* [What needs to be done]
Reproduce, without any change, the rows from the one that contains "I want to click on transponder, so" through the last of the rows, with both of those included.

* [Exercise data]

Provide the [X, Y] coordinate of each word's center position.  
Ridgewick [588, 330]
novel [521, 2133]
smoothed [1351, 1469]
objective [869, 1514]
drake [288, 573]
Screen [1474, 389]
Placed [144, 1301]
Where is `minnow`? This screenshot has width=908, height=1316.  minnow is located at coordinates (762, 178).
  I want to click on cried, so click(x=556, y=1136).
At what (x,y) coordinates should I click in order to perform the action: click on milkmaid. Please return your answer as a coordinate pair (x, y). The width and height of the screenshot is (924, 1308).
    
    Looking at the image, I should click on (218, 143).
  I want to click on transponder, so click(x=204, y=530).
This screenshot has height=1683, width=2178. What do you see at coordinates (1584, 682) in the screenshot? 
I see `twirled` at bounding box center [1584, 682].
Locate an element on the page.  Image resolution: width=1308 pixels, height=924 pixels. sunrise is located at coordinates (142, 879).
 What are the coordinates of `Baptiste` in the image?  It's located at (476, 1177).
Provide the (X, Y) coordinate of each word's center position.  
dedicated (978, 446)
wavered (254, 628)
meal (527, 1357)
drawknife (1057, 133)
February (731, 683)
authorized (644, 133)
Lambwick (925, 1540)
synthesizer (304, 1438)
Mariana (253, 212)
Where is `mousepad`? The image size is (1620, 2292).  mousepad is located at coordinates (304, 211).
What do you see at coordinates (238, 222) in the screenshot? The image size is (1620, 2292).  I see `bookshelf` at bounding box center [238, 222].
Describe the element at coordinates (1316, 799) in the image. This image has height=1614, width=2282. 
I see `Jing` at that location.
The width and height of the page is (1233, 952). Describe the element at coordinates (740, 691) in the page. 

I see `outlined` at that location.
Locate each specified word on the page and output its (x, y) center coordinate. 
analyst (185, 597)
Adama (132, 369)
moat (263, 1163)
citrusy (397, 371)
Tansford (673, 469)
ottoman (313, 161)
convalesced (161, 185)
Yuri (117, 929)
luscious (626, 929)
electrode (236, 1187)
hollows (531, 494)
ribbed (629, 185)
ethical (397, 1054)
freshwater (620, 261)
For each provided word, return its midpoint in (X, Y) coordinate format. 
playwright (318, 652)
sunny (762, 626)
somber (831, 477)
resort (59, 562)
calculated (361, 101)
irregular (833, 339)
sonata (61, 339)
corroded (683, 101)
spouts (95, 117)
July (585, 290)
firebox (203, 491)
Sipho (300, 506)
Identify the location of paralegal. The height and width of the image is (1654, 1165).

* [Output below]
  I want to click on transponder, so click(x=204, y=530).
This screenshot has height=1683, width=2178. What do you see at coordinates (1584, 682) in the screenshot? 
I see `twirled` at bounding box center [1584, 682].
Locate an element on the page.  Image resolution: width=1308 pixels, height=924 pixels. sunrise is located at coordinates (142, 879).
 What are the coordinates of `Baptiste` in the image?  It's located at (476, 1177).
Provide the (X, Y) coordinate of each word's center position.  
dedicated (978, 446)
wavered (254, 628)
meal (527, 1357)
drawknife (1057, 133)
February (731, 683)
authorized (644, 133)
Lambwick (925, 1540)
synthesizer (304, 1438)
Mariana (253, 212)
Where is `mousepad`? The image size is (1620, 2292).  mousepad is located at coordinates (304, 211).
What do you see at coordinates (238, 222) in the screenshot? The image size is (1620, 2292).  I see `bookshelf` at bounding box center [238, 222].
Describe the element at coordinates (1316, 799) in the image. This image has height=1614, width=2282. 
I see `Jing` at that location.
The width and height of the page is (1233, 952). Describe the element at coordinates (740, 691) in the page. 

I see `outlined` at that location.
Locate each specified word on the page and output its (x, y) center coordinate. 
analyst (185, 597)
Adama (132, 369)
moat (263, 1163)
citrusy (397, 371)
Tansford (673, 469)
ottoman (313, 161)
convalesced (161, 185)
Yuri (117, 929)
luscious (626, 929)
electrode (236, 1187)
hollows (531, 494)
ribbed (629, 185)
ethical (397, 1054)
freshwater (620, 261)
For each provided word, return its midpoint in (X, Y) coordinate format. 
playwright (318, 652)
sunny (762, 626)
somber (831, 477)
resort (59, 562)
calculated (361, 101)
irregular (833, 339)
sonata (61, 339)
corroded (683, 101)
spouts (95, 117)
July (585, 290)
firebox (203, 491)
Sipho (300, 506)
Identify the location of paralegal. The height and width of the image is (1654, 1165).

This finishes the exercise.